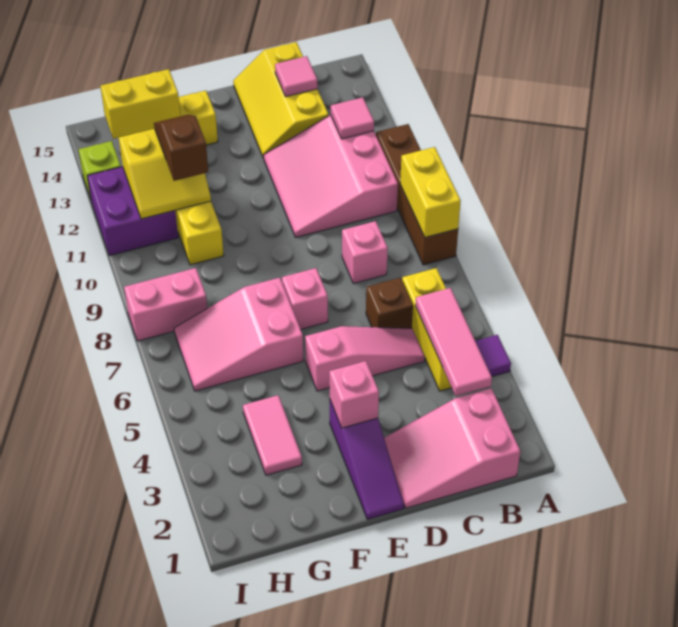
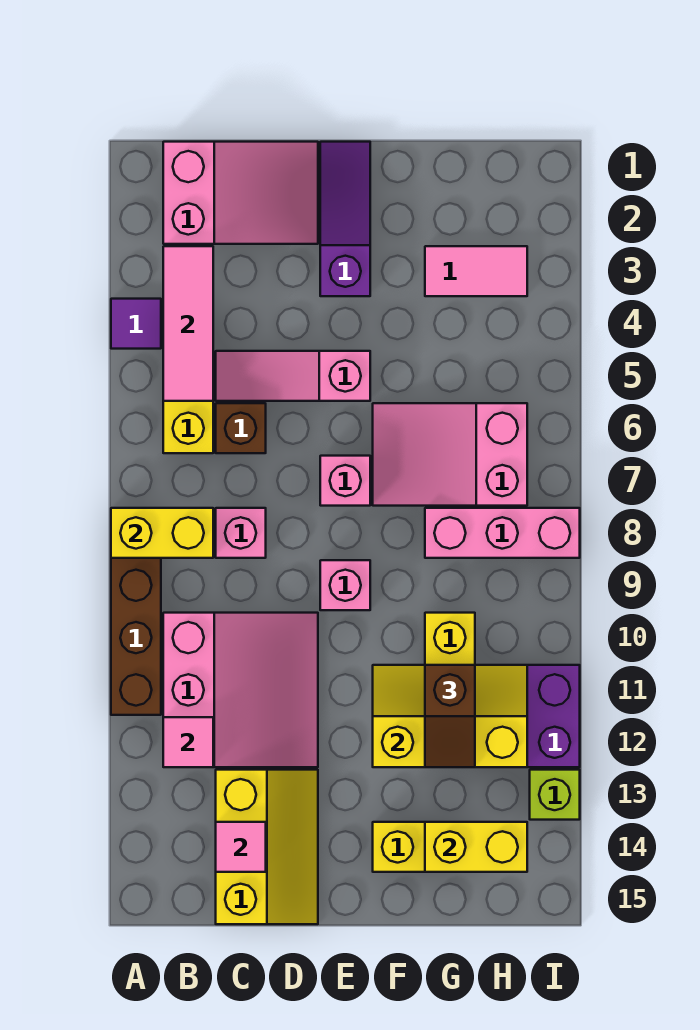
yellow brick A8:A9 level 2 -> yellow brick A8:B8 level 2
pink brick E3 level 2 -> pink brick E9 level 1
pink slope F6:H7 level 1 top F -> pink slope F6:H7 level 1 top H
pink tile G3:G4 level 1 -> pink tile G3:H3 level 1
yellow slope G11:H12 level 2 top 12 -> yellow slope F11:H12 level 2 top 12
pink brick H8:I8 level 1 -> pink brick G8:I8 level 1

-*-

Quote the records above exactly, leaving out any pictures.

SOLUTION FOR THIS PROBLEM:
yellow brick A8:A9 level 2 -> yellow brick A8:B8 level 2
pink brick E3 level 2 -> pink brick E9 level 1
pink slope F6:H7 level 1 top F -> pink slope F6:H7 level 1 top H
pink tile G3:G4 level 1 -> pink tile G3:H3 level 1
yellow slope G11:H12 level 2 top 12 -> yellow slope F11:H12 level 2 top 12
pink brick H8:I8 level 1 -> pink brick G8:I8 level 1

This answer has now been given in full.